[Source data — start]

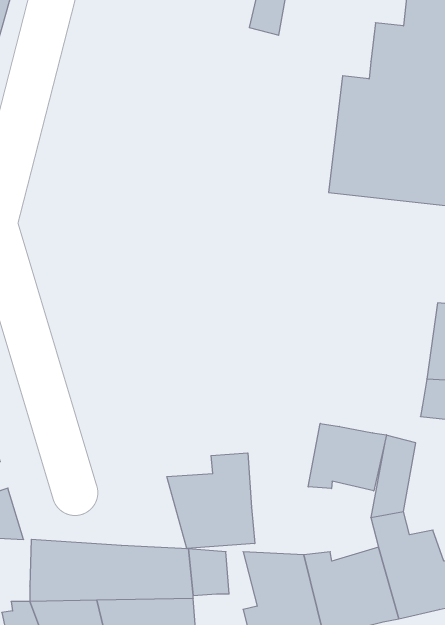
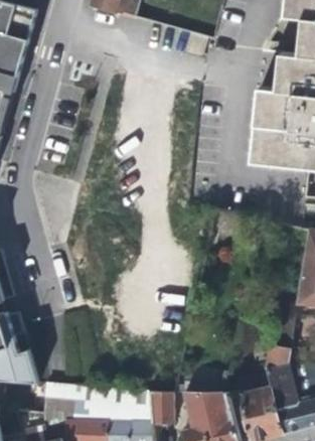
building: [308,423,386,491] -> none
building: [167,453,255,549] -> none

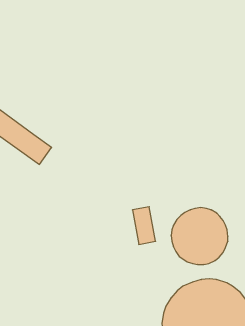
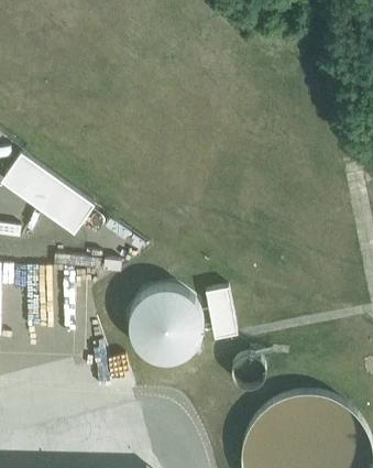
building: [171,208,228,264] -> [123,283,201,361]

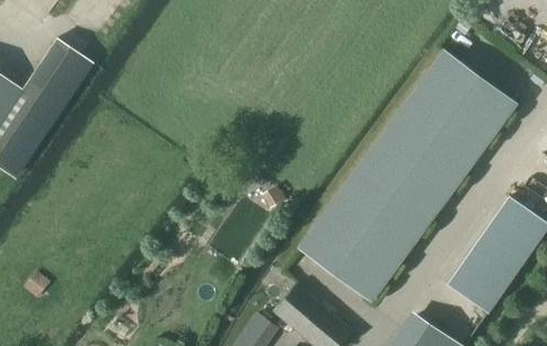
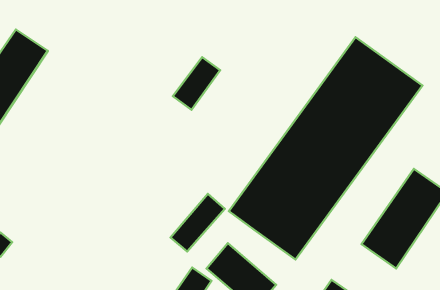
building: none -> [173,57,220,110]
building: none -> [170,194,225,252]

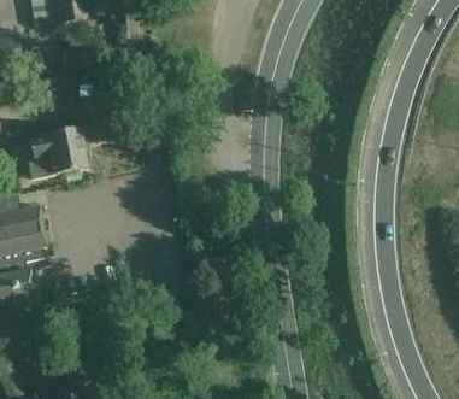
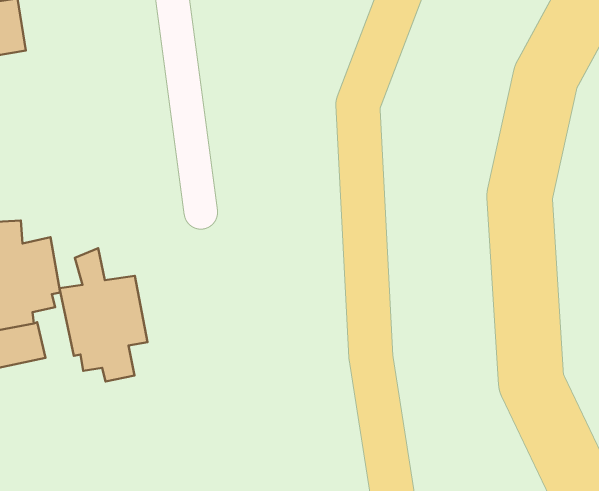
building: [29,125,87,177] -> none
building: none -> [59,248,147,382]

[Source data — finish]

What is required => Any picture among the entries must be skipped; copy all else exactly.

Answer to this exercise =>
building: [308,423,386,491] -> none
building: [167,453,255,549] -> none

building: [171,208,228,264] -> [123,283,201,361]

building: none -> [173,57,220,110]
building: none -> [170,194,225,252]

building: [29,125,87,177] -> none
building: none -> [59,248,147,382]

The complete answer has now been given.